'''

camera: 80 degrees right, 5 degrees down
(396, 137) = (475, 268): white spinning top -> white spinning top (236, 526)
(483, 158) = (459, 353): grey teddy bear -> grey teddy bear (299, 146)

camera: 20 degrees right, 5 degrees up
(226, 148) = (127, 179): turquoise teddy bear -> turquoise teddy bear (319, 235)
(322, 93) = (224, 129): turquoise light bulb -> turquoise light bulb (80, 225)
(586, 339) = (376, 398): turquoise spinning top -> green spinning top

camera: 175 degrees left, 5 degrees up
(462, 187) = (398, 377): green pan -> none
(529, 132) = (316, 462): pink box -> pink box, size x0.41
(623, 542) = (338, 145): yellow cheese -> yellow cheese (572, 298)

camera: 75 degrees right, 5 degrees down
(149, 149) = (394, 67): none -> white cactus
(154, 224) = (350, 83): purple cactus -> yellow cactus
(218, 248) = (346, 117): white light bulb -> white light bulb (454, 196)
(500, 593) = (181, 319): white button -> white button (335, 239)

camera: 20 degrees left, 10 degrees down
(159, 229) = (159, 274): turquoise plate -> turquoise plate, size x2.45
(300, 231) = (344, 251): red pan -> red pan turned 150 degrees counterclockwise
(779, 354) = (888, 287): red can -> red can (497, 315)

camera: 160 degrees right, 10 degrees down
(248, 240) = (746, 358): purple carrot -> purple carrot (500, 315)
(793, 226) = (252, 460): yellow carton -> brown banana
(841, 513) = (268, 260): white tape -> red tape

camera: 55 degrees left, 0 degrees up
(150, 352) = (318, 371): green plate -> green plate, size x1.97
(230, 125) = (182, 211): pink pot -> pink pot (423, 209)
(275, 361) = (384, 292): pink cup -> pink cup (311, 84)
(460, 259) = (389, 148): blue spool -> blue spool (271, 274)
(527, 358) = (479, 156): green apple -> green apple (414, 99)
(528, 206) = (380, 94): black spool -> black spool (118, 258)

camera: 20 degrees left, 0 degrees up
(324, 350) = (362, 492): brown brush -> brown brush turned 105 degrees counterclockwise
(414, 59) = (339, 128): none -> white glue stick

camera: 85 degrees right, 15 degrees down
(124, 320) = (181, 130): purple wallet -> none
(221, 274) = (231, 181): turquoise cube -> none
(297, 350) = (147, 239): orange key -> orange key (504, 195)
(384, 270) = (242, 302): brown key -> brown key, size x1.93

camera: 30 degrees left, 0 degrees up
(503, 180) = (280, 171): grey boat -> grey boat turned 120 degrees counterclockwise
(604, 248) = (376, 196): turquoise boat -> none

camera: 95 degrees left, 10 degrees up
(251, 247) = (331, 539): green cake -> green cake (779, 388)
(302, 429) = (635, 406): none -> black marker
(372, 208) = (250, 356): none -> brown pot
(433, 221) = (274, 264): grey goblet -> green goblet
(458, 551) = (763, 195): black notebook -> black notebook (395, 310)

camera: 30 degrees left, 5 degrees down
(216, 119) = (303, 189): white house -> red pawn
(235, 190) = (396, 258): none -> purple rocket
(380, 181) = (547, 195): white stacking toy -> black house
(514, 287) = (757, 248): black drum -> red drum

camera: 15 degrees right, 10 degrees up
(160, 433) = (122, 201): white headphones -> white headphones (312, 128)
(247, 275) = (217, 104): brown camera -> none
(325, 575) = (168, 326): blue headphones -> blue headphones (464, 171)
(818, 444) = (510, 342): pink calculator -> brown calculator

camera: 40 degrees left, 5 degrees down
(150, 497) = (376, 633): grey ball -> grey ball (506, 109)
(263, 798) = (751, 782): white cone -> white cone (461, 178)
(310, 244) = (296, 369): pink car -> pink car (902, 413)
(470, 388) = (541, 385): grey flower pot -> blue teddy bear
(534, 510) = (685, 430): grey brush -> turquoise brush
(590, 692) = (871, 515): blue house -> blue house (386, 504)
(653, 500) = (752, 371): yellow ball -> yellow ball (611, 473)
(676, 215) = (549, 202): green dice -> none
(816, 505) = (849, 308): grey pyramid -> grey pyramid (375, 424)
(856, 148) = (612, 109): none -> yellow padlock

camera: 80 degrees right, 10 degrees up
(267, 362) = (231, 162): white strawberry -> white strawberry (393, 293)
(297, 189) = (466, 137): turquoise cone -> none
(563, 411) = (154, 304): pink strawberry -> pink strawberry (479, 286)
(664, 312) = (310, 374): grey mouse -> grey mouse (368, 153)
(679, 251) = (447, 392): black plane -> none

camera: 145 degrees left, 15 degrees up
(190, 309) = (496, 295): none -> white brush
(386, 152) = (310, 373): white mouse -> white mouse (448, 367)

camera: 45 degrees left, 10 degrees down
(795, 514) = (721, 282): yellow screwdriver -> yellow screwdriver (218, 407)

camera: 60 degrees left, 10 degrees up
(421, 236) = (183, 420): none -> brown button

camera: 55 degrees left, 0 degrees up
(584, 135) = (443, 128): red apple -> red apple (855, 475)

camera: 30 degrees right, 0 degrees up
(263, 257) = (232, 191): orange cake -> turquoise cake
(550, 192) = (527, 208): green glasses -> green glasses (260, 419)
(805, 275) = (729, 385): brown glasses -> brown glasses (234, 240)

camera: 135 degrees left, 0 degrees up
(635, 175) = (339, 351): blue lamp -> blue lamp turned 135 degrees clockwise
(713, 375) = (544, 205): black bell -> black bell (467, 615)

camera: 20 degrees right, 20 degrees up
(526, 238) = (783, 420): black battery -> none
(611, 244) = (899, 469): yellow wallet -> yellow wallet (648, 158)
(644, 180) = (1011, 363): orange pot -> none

'''

PROBLEM STATEMENT: From the material above, copy exactly the lines between the line holding "camera: 160 degrees right, 10 degrees down" and the line holding "(263, 798) = (751, 782): white", inclusive, and only those.

ANSWER SPACE:
camera: 160 degrees right, 10 degrees down
(248, 240) = (746, 358): purple carrot -> purple carrot (500, 315)
(793, 226) = (252, 460): yellow carton -> brown banana
(841, 513) = (268, 260): white tape -> red tape

camera: 55 degrees left, 0 degrees up
(150, 352) = (318, 371): green plate -> green plate, size x1.97
(230, 125) = (182, 211): pink pot -> pink pot (423, 209)
(275, 361) = (384, 292): pink cup -> pink cup (311, 84)
(460, 259) = (389, 148): blue spool -> blue spool (271, 274)
(527, 358) = (479, 156): green apple -> green apple (414, 99)
(528, 206) = (380, 94): black spool -> black spool (118, 258)

camera: 20 degrees left, 0 degrees up
(324, 350) = (362, 492): brown brush -> brown brush turned 105 degrees counterclockwise
(414, 59) = (339, 128): none -> white glue stick

camera: 85 degrees right, 15 degrees down
(124, 320) = (181, 130): purple wallet -> none
(221, 274) = (231, 181): turquoise cube -> none
(297, 350) = (147, 239): orange key -> orange key (504, 195)
(384, 270) = (242, 302): brown key -> brown key, size x1.93

camera: 30 degrees left, 0 degrees up
(503, 180) = (280, 171): grey boat -> grey boat turned 120 degrees counterclockwise
(604, 248) = (376, 196): turquoise boat -> none

camera: 95 degrees left, 10 degrees up
(251, 247) = (331, 539): green cake -> green cake (779, 388)
(302, 429) = (635, 406): none -> black marker
(372, 208) = (250, 356): none -> brown pot
(433, 221) = (274, 264): grey goblet -> green goblet
(458, 551) = (763, 195): black notebook -> black notebook (395, 310)

camera: 30 degrees left, 5 degrees down
(216, 119) = (303, 189): white house -> red pawn
(235, 190) = (396, 258): none -> purple rocket
(380, 181) = (547, 195): white stacking toy -> black house
(514, 287) = (757, 248): black drum -> red drum

camera: 15 degrees right, 10 degrees up
(160, 433) = (122, 201): white headphones -> white headphones (312, 128)
(247, 275) = (217, 104): brown camera -> none
(325, 575) = (168, 326): blue headphones -> blue headphones (464, 171)
(818, 444) = (510, 342): pink calculator -> brown calculator

camera: 40 degrees left, 5 degrees down
(150, 497) = (376, 633): grey ball -> grey ball (506, 109)
(263, 798) = (751, 782): white cone -> white cone (461, 178)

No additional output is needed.